◆ MATERIAL TO PROCESS ◆
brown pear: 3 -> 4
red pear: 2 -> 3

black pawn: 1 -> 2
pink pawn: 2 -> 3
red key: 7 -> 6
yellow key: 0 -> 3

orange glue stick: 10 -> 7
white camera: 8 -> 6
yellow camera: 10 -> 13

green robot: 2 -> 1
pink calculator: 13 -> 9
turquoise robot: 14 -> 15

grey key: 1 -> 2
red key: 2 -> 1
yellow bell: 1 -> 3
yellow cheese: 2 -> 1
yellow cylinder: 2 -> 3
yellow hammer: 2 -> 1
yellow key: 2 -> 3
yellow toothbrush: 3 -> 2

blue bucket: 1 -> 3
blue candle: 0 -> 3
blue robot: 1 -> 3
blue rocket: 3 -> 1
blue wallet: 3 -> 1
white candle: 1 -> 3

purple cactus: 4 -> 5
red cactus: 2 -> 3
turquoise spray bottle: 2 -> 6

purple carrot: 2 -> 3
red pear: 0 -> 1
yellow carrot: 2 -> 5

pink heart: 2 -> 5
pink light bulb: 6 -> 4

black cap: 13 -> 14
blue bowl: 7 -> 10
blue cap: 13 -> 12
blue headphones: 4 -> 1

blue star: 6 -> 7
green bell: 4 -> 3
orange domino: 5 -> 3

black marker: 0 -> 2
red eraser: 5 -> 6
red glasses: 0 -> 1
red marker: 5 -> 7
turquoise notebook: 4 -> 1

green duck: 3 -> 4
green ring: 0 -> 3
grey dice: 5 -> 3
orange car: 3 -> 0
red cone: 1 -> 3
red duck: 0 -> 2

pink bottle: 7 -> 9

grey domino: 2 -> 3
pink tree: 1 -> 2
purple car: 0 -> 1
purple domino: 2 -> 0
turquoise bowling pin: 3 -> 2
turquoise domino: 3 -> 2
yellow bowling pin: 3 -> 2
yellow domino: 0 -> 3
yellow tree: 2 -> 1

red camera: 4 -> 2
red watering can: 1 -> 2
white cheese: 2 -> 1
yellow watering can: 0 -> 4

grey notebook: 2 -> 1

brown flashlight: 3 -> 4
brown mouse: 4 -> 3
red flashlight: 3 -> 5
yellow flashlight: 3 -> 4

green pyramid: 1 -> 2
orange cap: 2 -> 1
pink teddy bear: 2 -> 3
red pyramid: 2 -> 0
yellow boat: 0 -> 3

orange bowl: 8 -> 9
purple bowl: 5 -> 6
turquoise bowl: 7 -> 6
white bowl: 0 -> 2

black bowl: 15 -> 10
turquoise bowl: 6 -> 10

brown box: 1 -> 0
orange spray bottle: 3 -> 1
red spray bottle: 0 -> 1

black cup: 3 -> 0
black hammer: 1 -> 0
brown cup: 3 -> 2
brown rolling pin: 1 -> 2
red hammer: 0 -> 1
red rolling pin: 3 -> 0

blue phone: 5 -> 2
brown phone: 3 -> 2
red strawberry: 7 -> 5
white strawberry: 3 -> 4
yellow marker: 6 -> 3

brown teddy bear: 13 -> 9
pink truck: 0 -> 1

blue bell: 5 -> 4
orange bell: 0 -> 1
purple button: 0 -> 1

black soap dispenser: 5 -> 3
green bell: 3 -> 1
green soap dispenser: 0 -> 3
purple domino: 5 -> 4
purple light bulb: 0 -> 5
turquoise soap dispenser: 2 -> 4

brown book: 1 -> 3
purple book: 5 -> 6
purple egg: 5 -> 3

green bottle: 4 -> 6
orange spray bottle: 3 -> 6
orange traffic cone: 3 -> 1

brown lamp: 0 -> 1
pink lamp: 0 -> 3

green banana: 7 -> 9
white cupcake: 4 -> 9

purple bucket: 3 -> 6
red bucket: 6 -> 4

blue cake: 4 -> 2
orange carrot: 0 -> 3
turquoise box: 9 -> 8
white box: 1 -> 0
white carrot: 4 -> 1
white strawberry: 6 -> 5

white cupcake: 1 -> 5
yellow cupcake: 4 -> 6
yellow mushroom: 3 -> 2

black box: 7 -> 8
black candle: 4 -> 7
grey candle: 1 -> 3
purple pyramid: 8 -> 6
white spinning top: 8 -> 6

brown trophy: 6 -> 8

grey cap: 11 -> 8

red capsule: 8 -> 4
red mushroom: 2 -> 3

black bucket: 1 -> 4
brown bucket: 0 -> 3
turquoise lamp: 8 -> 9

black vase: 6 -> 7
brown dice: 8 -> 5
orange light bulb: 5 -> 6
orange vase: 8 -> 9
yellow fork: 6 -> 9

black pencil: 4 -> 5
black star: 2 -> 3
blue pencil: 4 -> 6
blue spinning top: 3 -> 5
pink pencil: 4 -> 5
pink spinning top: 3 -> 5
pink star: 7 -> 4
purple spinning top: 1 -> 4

◆ YOUR TASK ◆
Exactly the lines from the one containing "purple egg: 5 -> 3" through the final line of the records above are needed, copied word for word.

◆ TASK RESPONSE ◆
purple egg: 5 -> 3

green bottle: 4 -> 6
orange spray bottle: 3 -> 6
orange traffic cone: 3 -> 1

brown lamp: 0 -> 1
pink lamp: 0 -> 3

green banana: 7 -> 9
white cupcake: 4 -> 9

purple bucket: 3 -> 6
red bucket: 6 -> 4

blue cake: 4 -> 2
orange carrot: 0 -> 3
turquoise box: 9 -> 8
white box: 1 -> 0
white carrot: 4 -> 1
white strawberry: 6 -> 5

white cupcake: 1 -> 5
yellow cupcake: 4 -> 6
yellow mushroom: 3 -> 2

black box: 7 -> 8
black candle: 4 -> 7
grey candle: 1 -> 3
purple pyramid: 8 -> 6
white spinning top: 8 -> 6

brown trophy: 6 -> 8

grey cap: 11 -> 8

red capsule: 8 -> 4
red mushroom: 2 -> 3

black bucket: 1 -> 4
brown bucket: 0 -> 3
turquoise lamp: 8 -> 9

black vase: 6 -> 7
brown dice: 8 -> 5
orange light bulb: 5 -> 6
orange vase: 8 -> 9
yellow fork: 6 -> 9

black pencil: 4 -> 5
black star: 2 -> 3
blue pencil: 4 -> 6
blue spinning top: 3 -> 5
pink pencil: 4 -> 5
pink spinning top: 3 -> 5
pink star: 7 -> 4
purple spinning top: 1 -> 4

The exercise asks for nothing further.